--- START ---

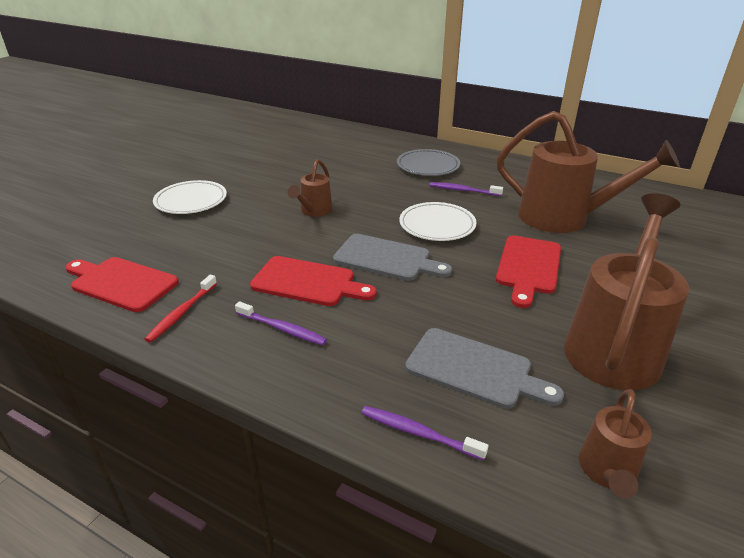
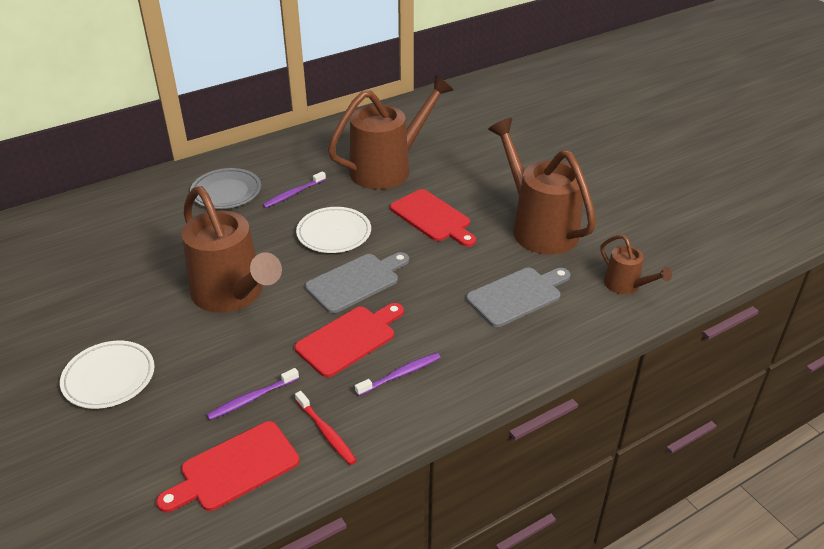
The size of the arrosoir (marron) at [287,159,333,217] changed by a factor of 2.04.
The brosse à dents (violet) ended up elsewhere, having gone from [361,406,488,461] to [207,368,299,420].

--- END ---
--- START ---

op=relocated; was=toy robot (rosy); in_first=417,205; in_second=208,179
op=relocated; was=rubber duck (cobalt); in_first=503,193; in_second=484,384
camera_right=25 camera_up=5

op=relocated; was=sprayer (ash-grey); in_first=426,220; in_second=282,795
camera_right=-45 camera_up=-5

--- END ---

The response should hold exactly the lines starting at the line with "op=relocated; was=toy robot" and ending at the line with "op=relocated; was=rubber duck", and no other line of the material above.

- COMPLETED EXERCISE -
op=relocated; was=toy robot (rosy); in_first=417,205; in_second=208,179
op=relocated; was=rubber duck (cobalt); in_first=503,193; in_second=484,384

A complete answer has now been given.